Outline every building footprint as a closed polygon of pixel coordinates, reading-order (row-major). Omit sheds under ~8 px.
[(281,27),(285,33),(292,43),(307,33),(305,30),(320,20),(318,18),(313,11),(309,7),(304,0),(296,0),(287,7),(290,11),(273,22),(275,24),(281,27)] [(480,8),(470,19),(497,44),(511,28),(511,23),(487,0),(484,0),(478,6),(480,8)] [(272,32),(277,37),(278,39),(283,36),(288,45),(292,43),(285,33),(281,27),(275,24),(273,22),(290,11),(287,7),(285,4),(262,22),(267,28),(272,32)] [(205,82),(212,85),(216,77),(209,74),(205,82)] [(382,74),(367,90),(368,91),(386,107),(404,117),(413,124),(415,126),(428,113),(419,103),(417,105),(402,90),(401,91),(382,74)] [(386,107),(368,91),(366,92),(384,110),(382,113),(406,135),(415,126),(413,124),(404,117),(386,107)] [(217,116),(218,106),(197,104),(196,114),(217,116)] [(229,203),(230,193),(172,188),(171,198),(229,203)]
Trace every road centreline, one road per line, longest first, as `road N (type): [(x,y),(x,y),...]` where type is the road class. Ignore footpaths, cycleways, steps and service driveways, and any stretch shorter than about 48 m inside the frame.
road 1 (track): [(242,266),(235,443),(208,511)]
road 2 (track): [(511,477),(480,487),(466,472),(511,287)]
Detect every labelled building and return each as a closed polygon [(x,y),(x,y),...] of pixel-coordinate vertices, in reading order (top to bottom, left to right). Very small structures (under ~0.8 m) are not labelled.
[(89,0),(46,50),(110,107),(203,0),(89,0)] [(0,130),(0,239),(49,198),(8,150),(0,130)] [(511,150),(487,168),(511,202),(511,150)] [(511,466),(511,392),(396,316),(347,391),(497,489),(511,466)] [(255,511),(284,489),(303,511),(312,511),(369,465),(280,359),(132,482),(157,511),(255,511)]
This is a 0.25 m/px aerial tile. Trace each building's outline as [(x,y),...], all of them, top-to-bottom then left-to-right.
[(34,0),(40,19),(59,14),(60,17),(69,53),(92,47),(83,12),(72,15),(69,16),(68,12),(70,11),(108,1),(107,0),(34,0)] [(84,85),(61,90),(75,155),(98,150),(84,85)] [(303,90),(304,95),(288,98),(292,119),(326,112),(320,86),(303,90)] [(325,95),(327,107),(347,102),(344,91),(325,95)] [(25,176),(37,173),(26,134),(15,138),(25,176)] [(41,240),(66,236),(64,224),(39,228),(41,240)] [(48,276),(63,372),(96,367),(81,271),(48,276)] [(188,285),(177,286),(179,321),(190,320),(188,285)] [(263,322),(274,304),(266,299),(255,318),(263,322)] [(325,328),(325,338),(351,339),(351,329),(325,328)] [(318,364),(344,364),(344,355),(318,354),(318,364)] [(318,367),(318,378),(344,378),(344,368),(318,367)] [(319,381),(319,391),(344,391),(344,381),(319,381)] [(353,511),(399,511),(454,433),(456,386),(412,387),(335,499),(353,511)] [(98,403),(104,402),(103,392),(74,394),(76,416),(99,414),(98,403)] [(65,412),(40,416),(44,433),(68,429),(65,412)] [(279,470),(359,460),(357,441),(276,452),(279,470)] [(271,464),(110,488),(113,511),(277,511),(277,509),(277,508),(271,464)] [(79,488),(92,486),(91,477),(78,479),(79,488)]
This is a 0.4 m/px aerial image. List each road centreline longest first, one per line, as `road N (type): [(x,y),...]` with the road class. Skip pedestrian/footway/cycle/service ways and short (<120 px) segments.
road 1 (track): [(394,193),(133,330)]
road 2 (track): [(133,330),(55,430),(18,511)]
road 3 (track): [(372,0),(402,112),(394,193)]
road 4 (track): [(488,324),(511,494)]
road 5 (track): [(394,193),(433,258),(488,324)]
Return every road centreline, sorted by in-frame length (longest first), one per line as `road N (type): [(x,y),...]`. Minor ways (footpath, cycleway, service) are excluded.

# Task statement
Please print all of the records above again, word for word and line by line, with nothing changed.

# Solution to this task
Outline every building footprint as a closed polygon of pixel coordinates, reading-order (row-major). Omit sheds under ~8 px.
[(281,27),(285,33),(292,43),(307,33),(305,30),(320,20),(318,18),(313,11),(309,7),(304,0),(296,0),(287,7),(290,11),(273,22),(275,24),(281,27)] [(480,8),(470,19),(497,44),(511,28),(511,23),(487,0),(484,0),(478,6),(480,8)] [(272,32),(277,37),(278,39),(283,36),(288,45),(292,43),(285,33),(281,27),(275,24),(273,22),(290,11),(287,7),(285,4),(262,22),(267,28),(272,32)] [(205,82),(212,85),(216,77),(209,74),(205,82)] [(382,74),(367,90),(368,91),(386,107),(404,117),(413,124),(415,126),(428,113),(419,103),(417,105),(402,90),(401,91),(382,74)] [(386,107),(368,91),(366,92),(384,110),(382,113),(406,135),(415,126),(413,124),(404,117),(386,107)] [(217,116),(218,106),(197,104),(196,114),(217,116)] [(229,203),(230,193),(172,188),(171,198),(229,203)]
Trace every road centreline, one road per line, longest first, as `road N (type): [(x,y),(x,y),...]` where type is the road class. Ignore footpaths, cycleways, steps and service driveways, and any stretch shorter than about 48 m inside the frame.
road 1 (track): [(242,266),(235,443),(208,511)]
road 2 (track): [(511,477),(480,487),(466,472),(511,287)]
Detect every labelled building and return each as a closed polygon [(x,y),(x,y),...] of pixel-coordinate vertices, in reading order (top to bottom, left to right). Very small structures (under ~0.8 m) are not labelled.
[(89,0),(46,50),(110,107),(203,0),(89,0)] [(0,130),(0,239),(49,198),(8,150),(0,130)] [(511,150),(487,168),(511,202),(511,150)] [(511,466),(511,392),(396,316),(347,391),(497,489),(511,466)] [(255,511),(284,489),(303,511),(312,511),(369,465),(280,359),(132,482),(157,511),(255,511)]
This is a 0.25 m/px aerial tile. Trace each building's outline as [(x,y),...], all of them, top-to-bottom then left-to-right.
[(34,0),(40,19),(59,14),(60,17),(69,53),(92,47),(83,12),(72,15),(69,16),(68,12),(70,11),(108,1),(107,0),(34,0)] [(84,85),(61,90),(75,155),(98,150),(84,85)] [(303,90),(304,95),(288,98),(292,119),(326,112),(320,86),(303,90)] [(325,95),(327,107),(347,102),(344,91),(325,95)] [(25,176),(37,173),(26,134),(15,138),(25,176)] [(41,240),(66,236),(64,224),(39,228),(41,240)] [(48,276),(63,372),(96,367),(81,271),(48,276)] [(188,285),(177,286),(179,321),(190,320),(188,285)] [(263,322),(274,304),(266,299),(255,318),(263,322)] [(325,328),(325,338),(351,339),(351,329),(325,328)] [(318,364),(344,364),(344,355),(318,354),(318,364)] [(318,367),(318,378),(344,378),(344,368),(318,367)] [(319,381),(319,391),(344,391),(344,381),(319,381)] [(353,511),(399,511),(454,433),(456,386),(412,387),(335,499),(353,511)] [(98,403),(104,402),(103,392),(74,394),(76,416),(99,414),(98,403)] [(65,412),(40,416),(44,433),(68,429),(65,412)] [(279,470),(359,460),(357,441),(276,452),(279,470)] [(271,464),(110,488),(113,511),(277,511),(277,509),(277,508),(271,464)] [(79,488),(92,486),(91,477),(78,479),(79,488)]
This is a 0.4 m/px aerial image. List each road centreline longest first, one per line, as `road N (type): [(x,y),...]` with the road class. Skip pedestrian/footway/cycle/service ways and short (<120 px) segments.
road 1 (track): [(394,193),(133,330)]
road 2 (track): [(133,330),(55,430),(18,511)]
road 3 (track): [(372,0),(402,112),(394,193)]
road 4 (track): [(488,324),(511,494)]
road 5 (track): [(394,193),(433,258),(488,324)]
Return every road centreline, sorted by in-frame length (longest first), one per line as `road N (type): [(x,y),...]`. Minor ways (footpath, cycleway, service) are excluded.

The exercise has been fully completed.